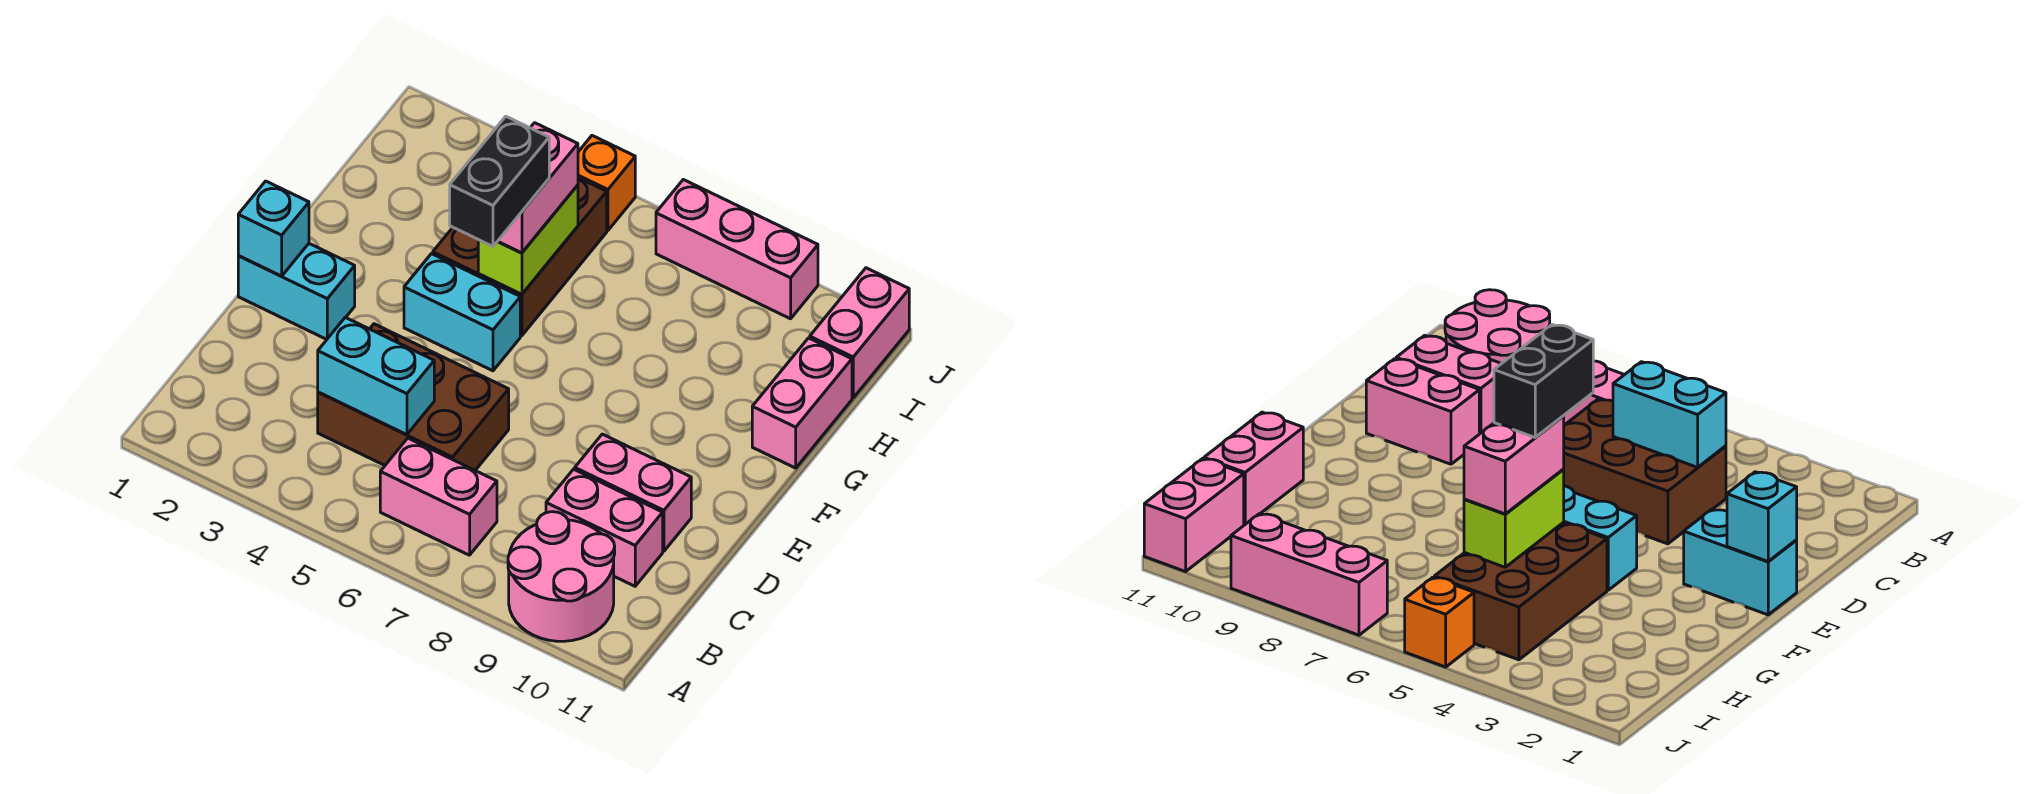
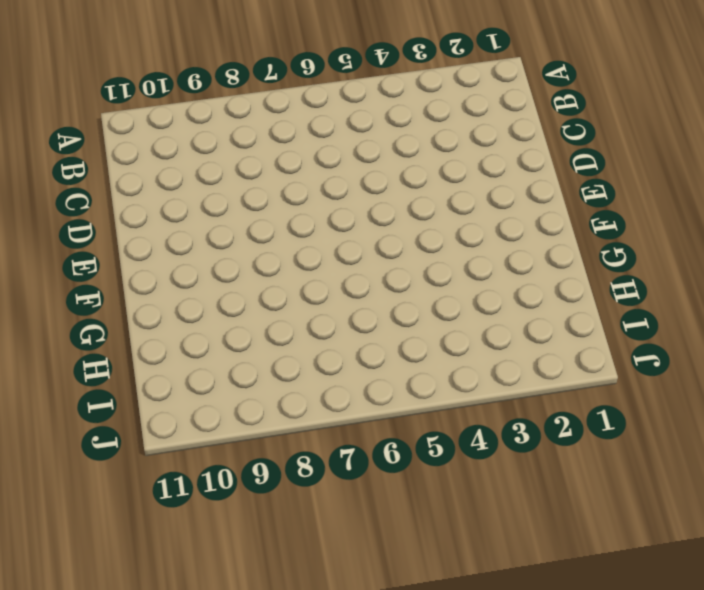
none -> pink round brick A9:B10 level 1
none -> pink brick B6:B7 level 1
none -> brown brick C4:D6 level 1

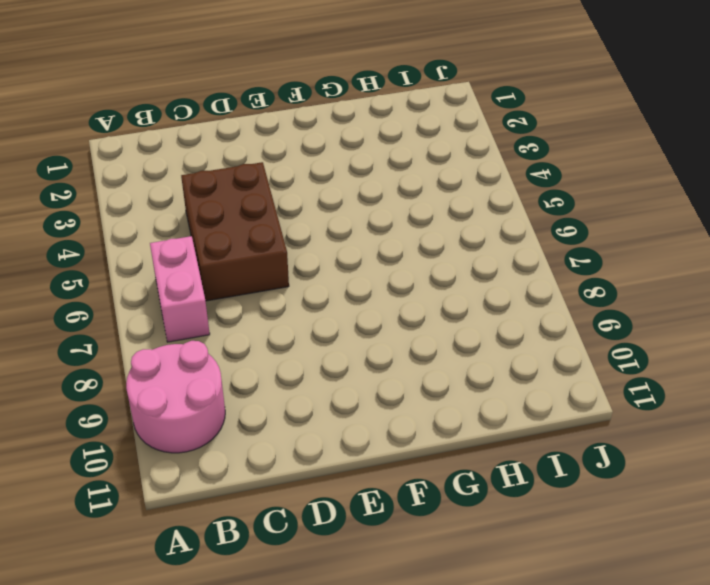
none -> pink brick C9:C10 level 1
none -> pink brick D9:D10 level 1
none -> cyan brick E1:E2 level 1

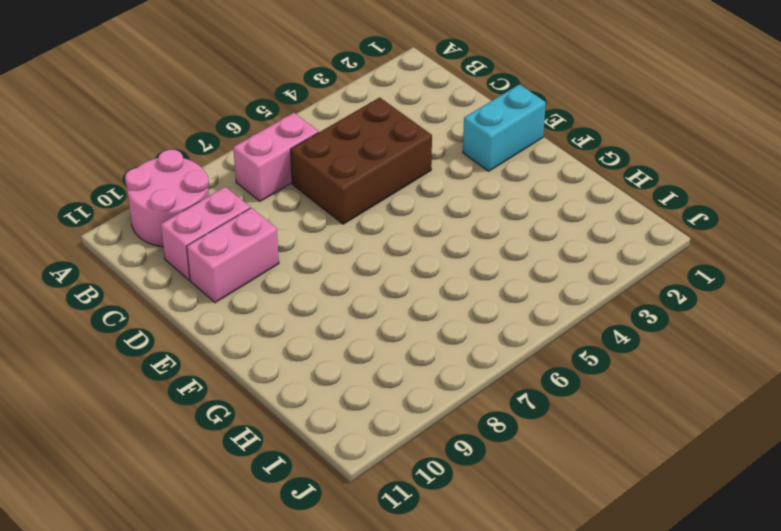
none -> cyan brick F4:F5 level 1
none -> brown brick G4:I5 level 1
none -> pink brick G11:H11 level 1

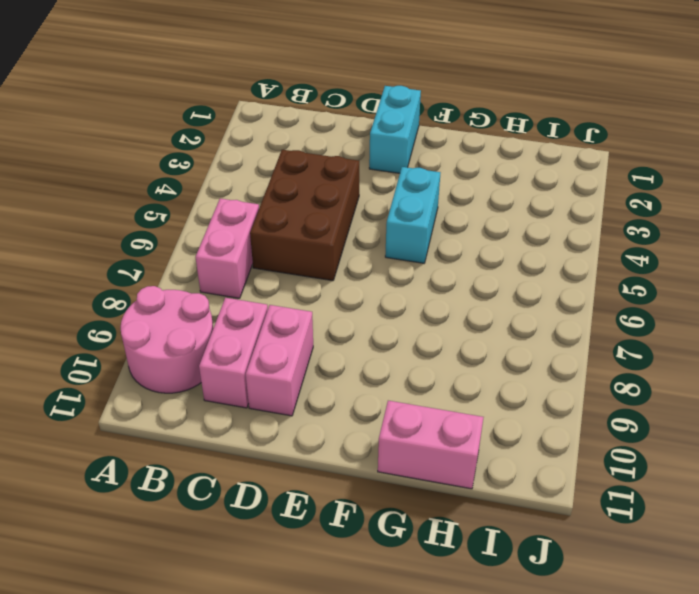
none -> brown brick G4:I5 level 1
none -> pink brick I11:J11 level 1
none -> orange brick J5 level 1

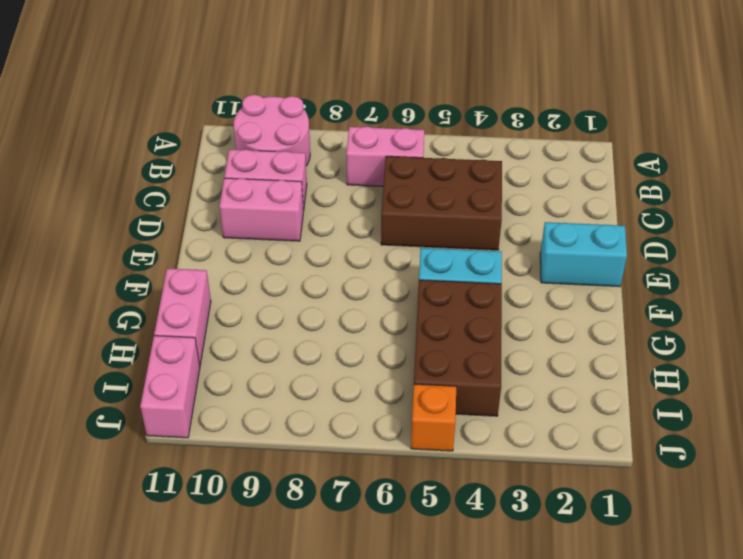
none -> pink brick J7:J9 level 1
none -> cyan brick C4:C5 level 2
none -> cyan brick E1 level 2

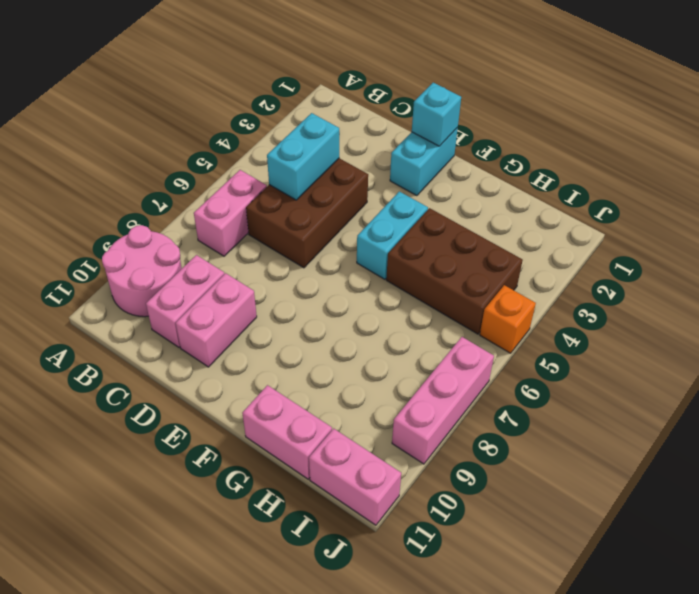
none -> lime brick G5:H5 level 2
none -> pink brick G5:H5 level 3
none -> black brick F5:G5 level 4

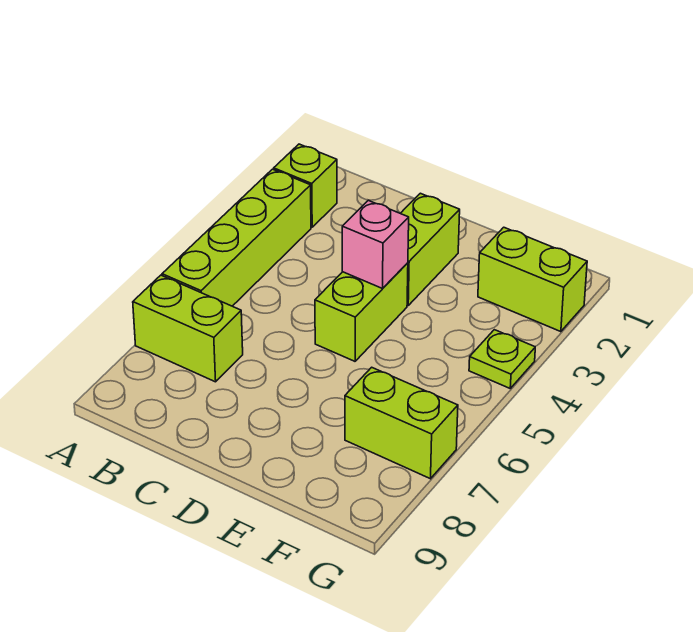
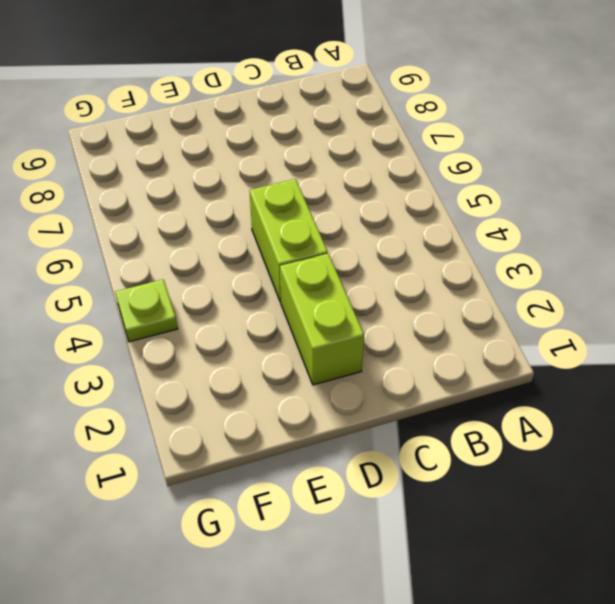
none -> lime brick A2 level 1
none -> lime brick A3:A6 level 1

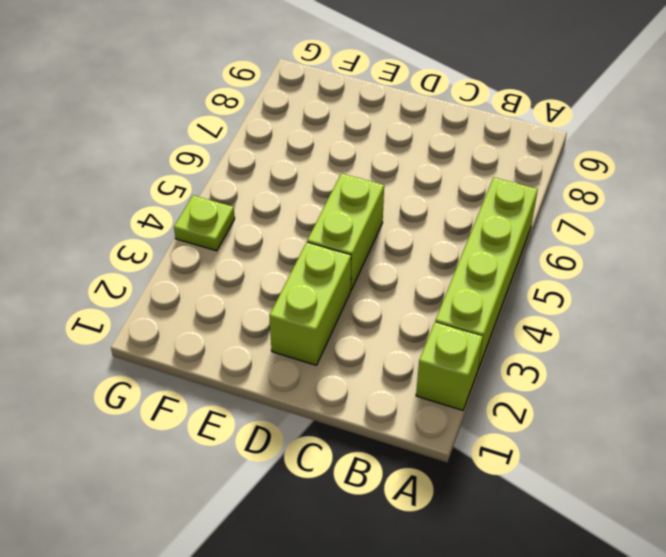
none -> lime brick A7:B7 level 1
none -> lime brick F2:G2 level 1

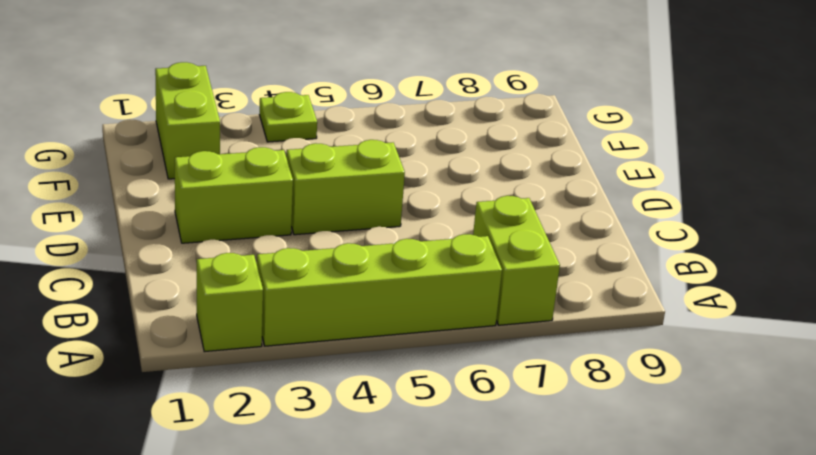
none -> lime brick F7:G7 level 1
none -> pink brick D4 level 2

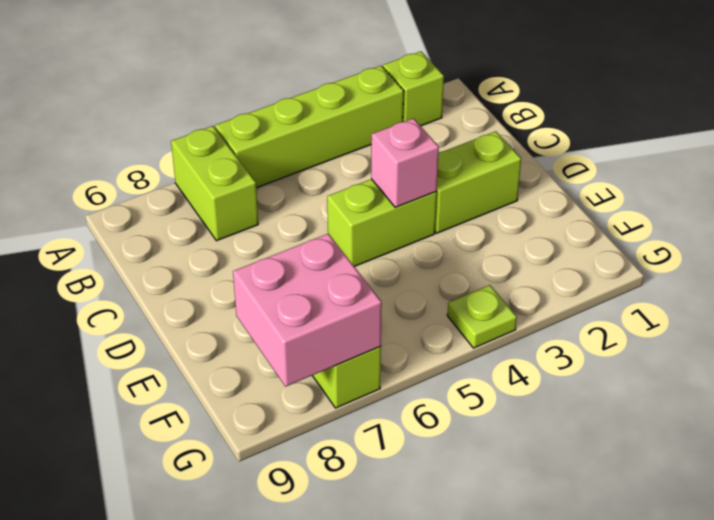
pink brick F7:G8 level 2 -> none
none -> lime brick F2:G2 level 1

== EXERCISE OBJECTIVE ==
Pictures aside, reproduce exactly the lines from the one containing "none -> lime brick F7:G7 level 1" to the end of the listing above, both ends included.

== RESULT OF THE TASK ==
none -> lime brick F7:G7 level 1
none -> pink brick D4 level 2

pink brick F7:G8 level 2 -> none
none -> lime brick F2:G2 level 1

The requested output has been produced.